SUPPLIED ENTRIES -
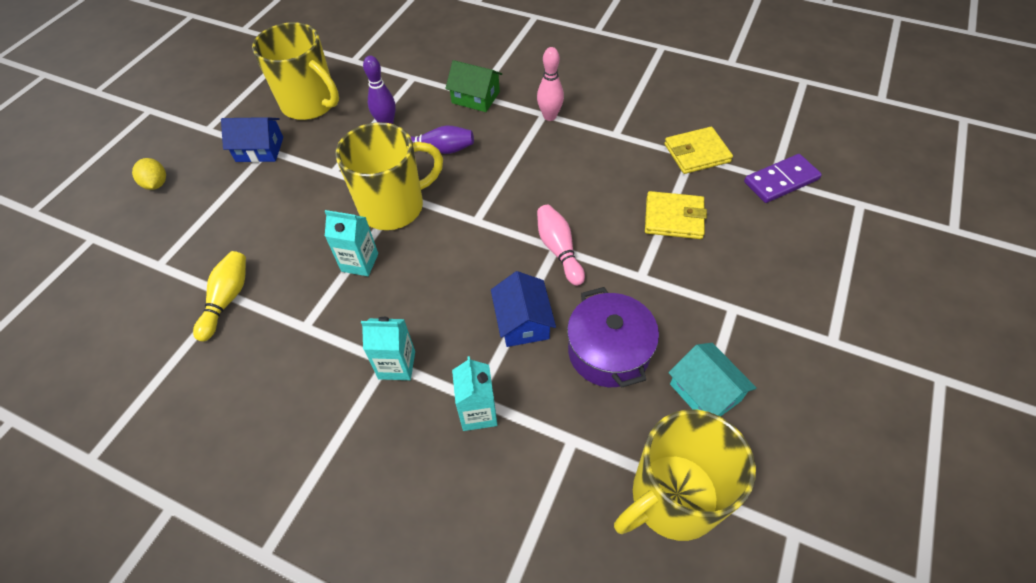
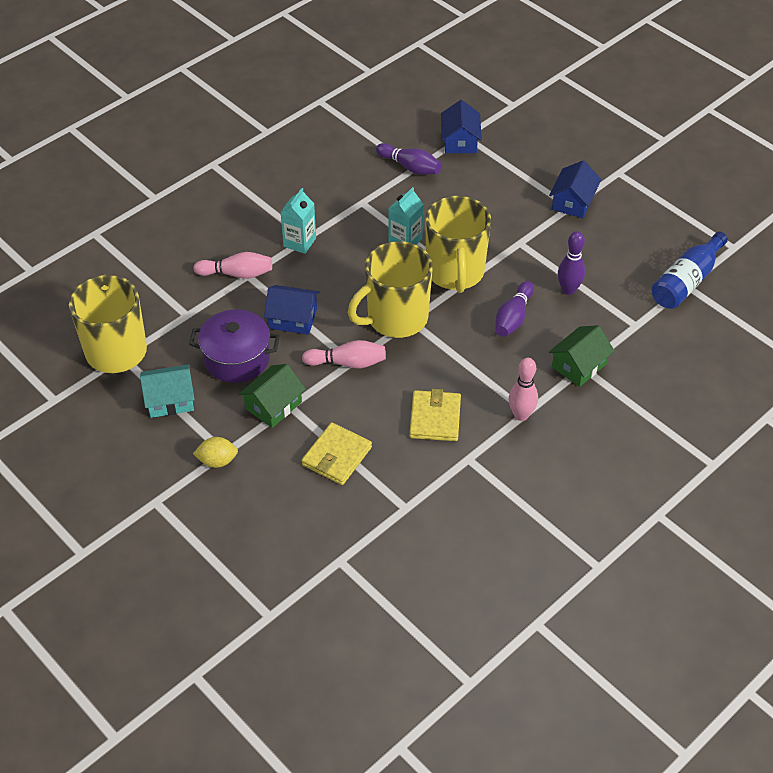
camera: 110 degrees right, 5 degrees down
(156, 184) = (558, 139): yellow lemon -> yellow lemon (217, 461)
(169, 267) = (460, 141): none -> blue house
(227, 300) = (410, 167): yellow bowling pin -> purple bowling pin
(310, 104) = (624, 243): yellow mug -> yellow mug (395, 318)
(348, 61) = (686, 281): none -> blue bottle
(478, 412) = (237, 274): turquoise carton -> pink bowling pin
(649, 290) = (273, 405): none -> green house
(696, 153) = (407, 514): yellow wallet -> yellow wallet (435, 418)
(781, 181) = (333, 565): purple domino -> none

ASSIGNMENT - In the listing above, count each line that holds the word "yellow" and report the number alone.

RESULT OF THIS TASK - 4